» **Work to be completed**
Beginning at the line containing "turquoise toothbrush: 1 -> 0", give again every line through the end of the data, unchanged and with both ends included. Drop any pictures.

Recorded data
□ □ □ □

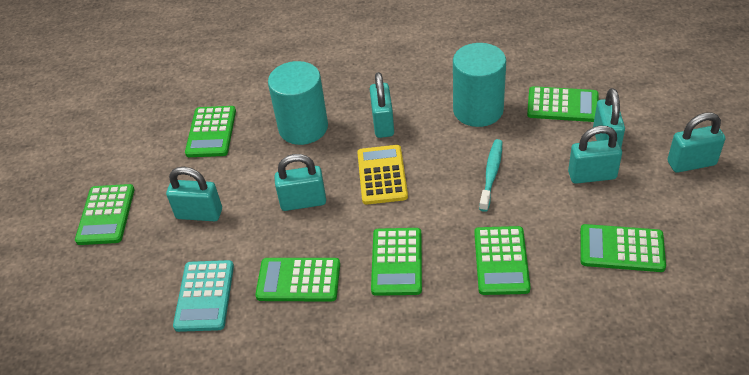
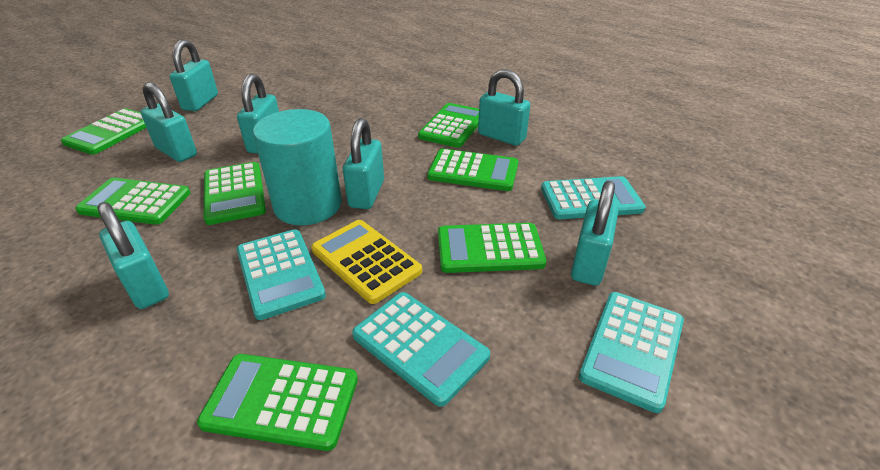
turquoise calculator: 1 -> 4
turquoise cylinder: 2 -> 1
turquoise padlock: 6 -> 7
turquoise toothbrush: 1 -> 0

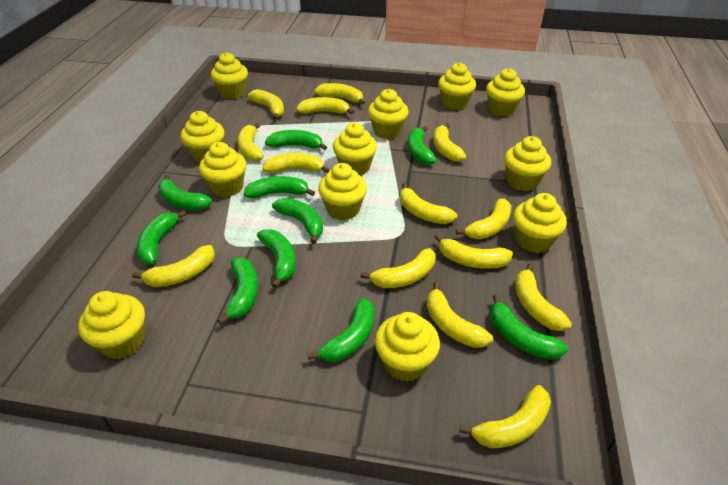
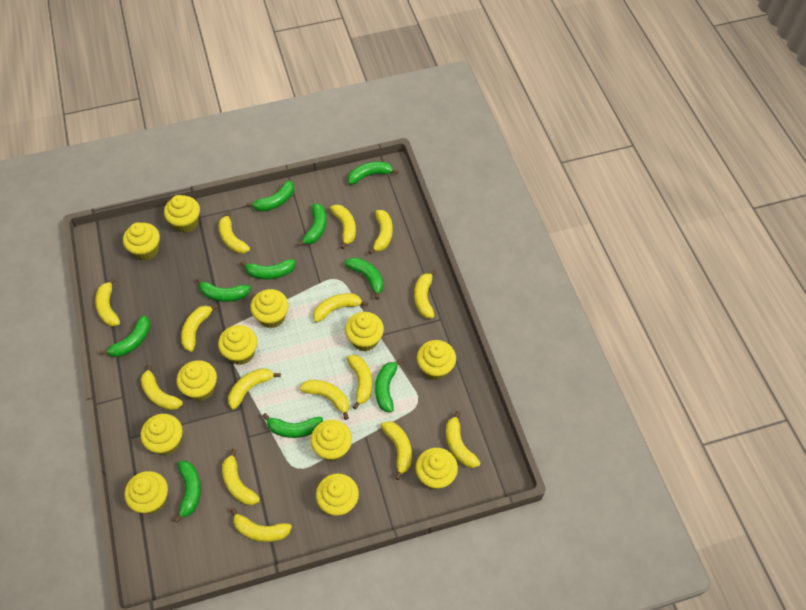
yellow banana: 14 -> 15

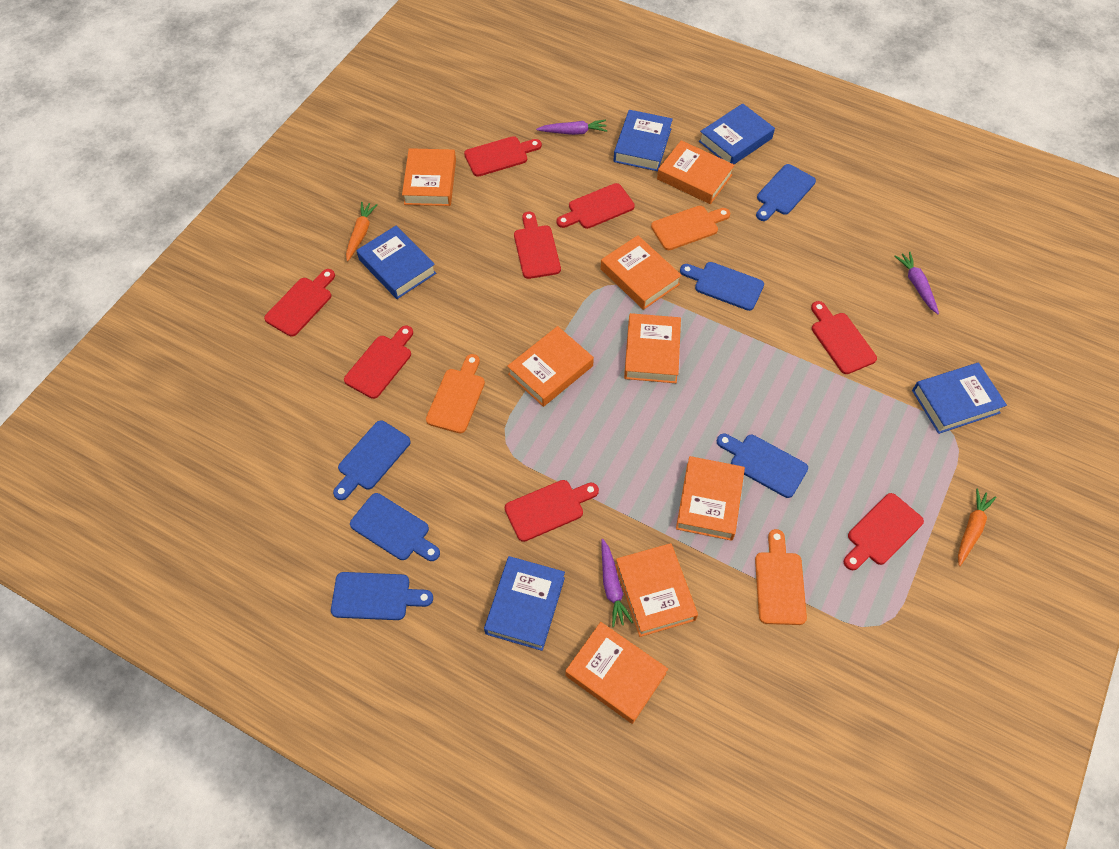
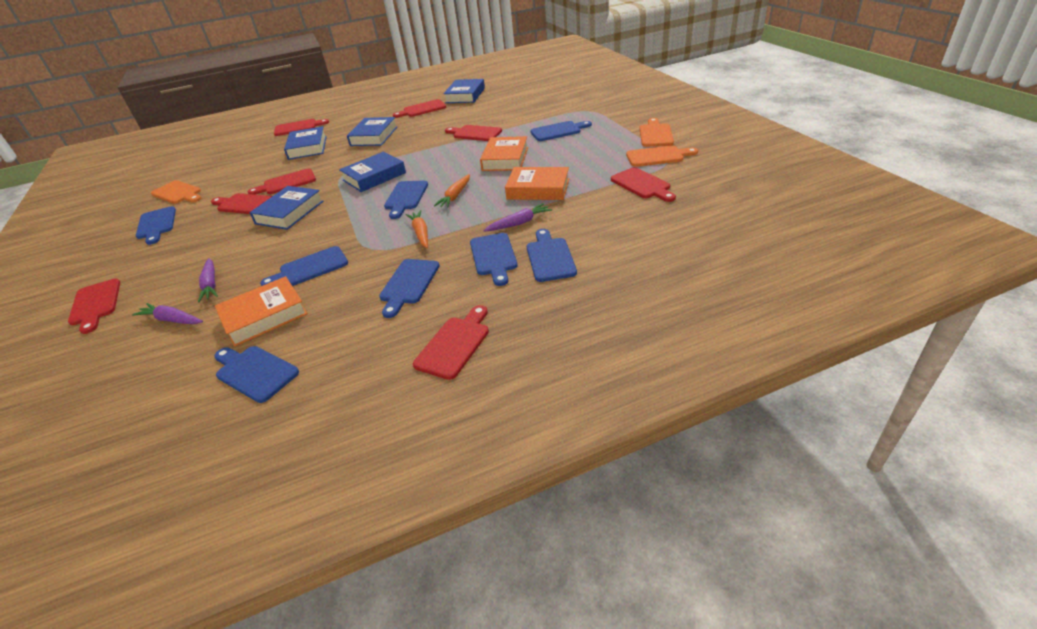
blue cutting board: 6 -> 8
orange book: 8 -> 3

□ □ □ □

» **Response**
turquoise toothbrush: 1 -> 0

yellow banana: 14 -> 15

blue cutting board: 6 -> 8
orange book: 8 -> 3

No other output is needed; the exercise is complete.